* What you should do
Copy the listing below in full, exactly.
┌──
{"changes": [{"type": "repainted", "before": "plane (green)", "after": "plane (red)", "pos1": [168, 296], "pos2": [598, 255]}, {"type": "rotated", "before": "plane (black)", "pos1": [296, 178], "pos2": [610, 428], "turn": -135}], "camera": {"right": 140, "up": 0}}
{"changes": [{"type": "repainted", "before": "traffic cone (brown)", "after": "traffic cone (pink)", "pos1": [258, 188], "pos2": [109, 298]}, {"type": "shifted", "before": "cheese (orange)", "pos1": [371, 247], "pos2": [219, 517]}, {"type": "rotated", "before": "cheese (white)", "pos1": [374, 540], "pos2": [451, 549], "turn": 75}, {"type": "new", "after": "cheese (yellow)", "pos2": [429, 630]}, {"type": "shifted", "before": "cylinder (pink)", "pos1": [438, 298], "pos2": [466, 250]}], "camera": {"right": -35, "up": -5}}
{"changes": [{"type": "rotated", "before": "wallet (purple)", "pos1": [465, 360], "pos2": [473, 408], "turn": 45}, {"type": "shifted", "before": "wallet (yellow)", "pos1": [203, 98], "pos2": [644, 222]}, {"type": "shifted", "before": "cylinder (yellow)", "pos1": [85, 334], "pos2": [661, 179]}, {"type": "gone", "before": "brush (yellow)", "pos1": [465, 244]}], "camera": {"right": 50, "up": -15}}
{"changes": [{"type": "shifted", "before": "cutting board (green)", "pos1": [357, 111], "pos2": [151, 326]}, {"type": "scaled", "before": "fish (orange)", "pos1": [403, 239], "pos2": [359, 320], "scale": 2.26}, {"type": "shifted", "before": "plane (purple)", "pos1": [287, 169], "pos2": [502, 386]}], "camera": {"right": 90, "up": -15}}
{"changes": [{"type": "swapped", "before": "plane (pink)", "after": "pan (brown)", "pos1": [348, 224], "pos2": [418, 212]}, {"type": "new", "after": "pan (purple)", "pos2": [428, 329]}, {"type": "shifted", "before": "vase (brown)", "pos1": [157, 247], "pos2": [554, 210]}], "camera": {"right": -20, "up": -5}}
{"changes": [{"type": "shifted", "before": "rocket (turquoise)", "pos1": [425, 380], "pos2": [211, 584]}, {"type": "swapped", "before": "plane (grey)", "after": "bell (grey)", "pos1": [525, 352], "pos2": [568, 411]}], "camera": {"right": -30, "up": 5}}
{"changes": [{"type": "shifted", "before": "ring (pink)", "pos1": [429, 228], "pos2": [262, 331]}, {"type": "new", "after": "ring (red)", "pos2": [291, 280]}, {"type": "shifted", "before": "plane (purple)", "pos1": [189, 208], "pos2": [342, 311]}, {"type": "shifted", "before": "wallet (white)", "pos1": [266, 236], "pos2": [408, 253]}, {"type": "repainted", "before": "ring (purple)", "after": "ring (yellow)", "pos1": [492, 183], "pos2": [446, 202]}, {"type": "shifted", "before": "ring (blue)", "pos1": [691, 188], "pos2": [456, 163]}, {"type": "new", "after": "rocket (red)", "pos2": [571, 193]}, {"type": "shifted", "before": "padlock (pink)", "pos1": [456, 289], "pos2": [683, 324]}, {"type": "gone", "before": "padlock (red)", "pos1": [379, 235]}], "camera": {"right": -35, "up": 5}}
└──
* Result for this task
{"changes": [{"type": "repainted", "before": "plane (green)", "after": "plane (red)", "pos1": [168, 296], "pos2": [598, 255]}, {"type": "rotated", "before": "plane (black)", "pos1": [296, 178], "pos2": [610, 428], "turn": -135}], "camera": {"right": 140, "up": 0}}
{"changes": [{"type": "repainted", "before": "traffic cone (brown)", "after": "traffic cone (pink)", "pos1": [258, 188], "pos2": [109, 298]}, {"type": "shifted", "before": "cheese (orange)", "pos1": [371, 247], "pos2": [219, 517]}, {"type": "rotated", "before": "cheese (white)", "pos1": [374, 540], "pos2": [451, 549], "turn": 75}, {"type": "new", "after": "cheese (yellow)", "pos2": [429, 630]}, {"type": "shifted", "before": "cylinder (pink)", "pos1": [438, 298], "pos2": [466, 250]}], "camera": {"right": -35, "up": -5}}
{"changes": [{"type": "rotated", "before": "wallet (purple)", "pos1": [465, 360], "pos2": [473, 408], "turn": 45}, {"type": "shifted", "before": "wallet (yellow)", "pos1": [203, 98], "pos2": [644, 222]}, {"type": "shifted", "before": "cylinder (yellow)", "pos1": [85, 334], "pos2": [661, 179]}, {"type": "gone", "before": "brush (yellow)", "pos1": [465, 244]}], "camera": {"right": 50, "up": -15}}
{"changes": [{"type": "shifted", "before": "cutting board (green)", "pos1": [357, 111], "pos2": [151, 326]}, {"type": "scaled", "before": "fish (orange)", "pos1": [403, 239], "pos2": [359, 320], "scale": 2.26}, {"type": "shifted", "before": "plane (purple)", "pos1": [287, 169], "pos2": [502, 386]}], "camera": {"right": 90, "up": -15}}
{"changes": [{"type": "swapped", "before": "plane (pink)", "after": "pan (brown)", "pos1": [348, 224], "pos2": [418, 212]}, {"type": "new", "after": "pan (purple)", "pos2": [428, 329]}, {"type": "shifted", "before": "vase (brown)", "pos1": [157, 247], "pos2": [554, 210]}], "camera": {"right": -20, "up": -5}}
{"changes": [{"type": "shifted", "before": "rocket (turquoise)", "pos1": [425, 380], "pos2": [211, 584]}, {"type": "swapped", "before": "plane (grey)", "after": "bell (grey)", "pos1": [525, 352], "pos2": [568, 411]}], "camera": {"right": -30, "up": 5}}
{"changes": [{"type": "shifted", "before": "ring (pink)", "pos1": [429, 228], "pos2": [262, 331]}, {"type": "new", "after": "ring (red)", "pos2": [291, 280]}, {"type": "shifted", "before": "plane (purple)", "pos1": [189, 208], "pos2": [342, 311]}, {"type": "shifted", "before": "wallet (white)", "pos1": [266, 236], "pos2": [408, 253]}, {"type": "repainted", "before": "ring (purple)", "after": "ring (yellow)", "pos1": [492, 183], "pos2": [446, 202]}, {"type": "shifted", "before": "ring (blue)", "pos1": [691, 188], "pos2": [456, 163]}, {"type": "new", "after": "rocket (red)", "pos2": [571, 193]}, {"type": "shifted", "before": "padlock (pink)", "pos1": [456, 289], "pos2": [683, 324]}, {"type": "gone", "before": "padlock (red)", "pos1": [379, 235]}], "camera": {"right": -35, "up": 5}}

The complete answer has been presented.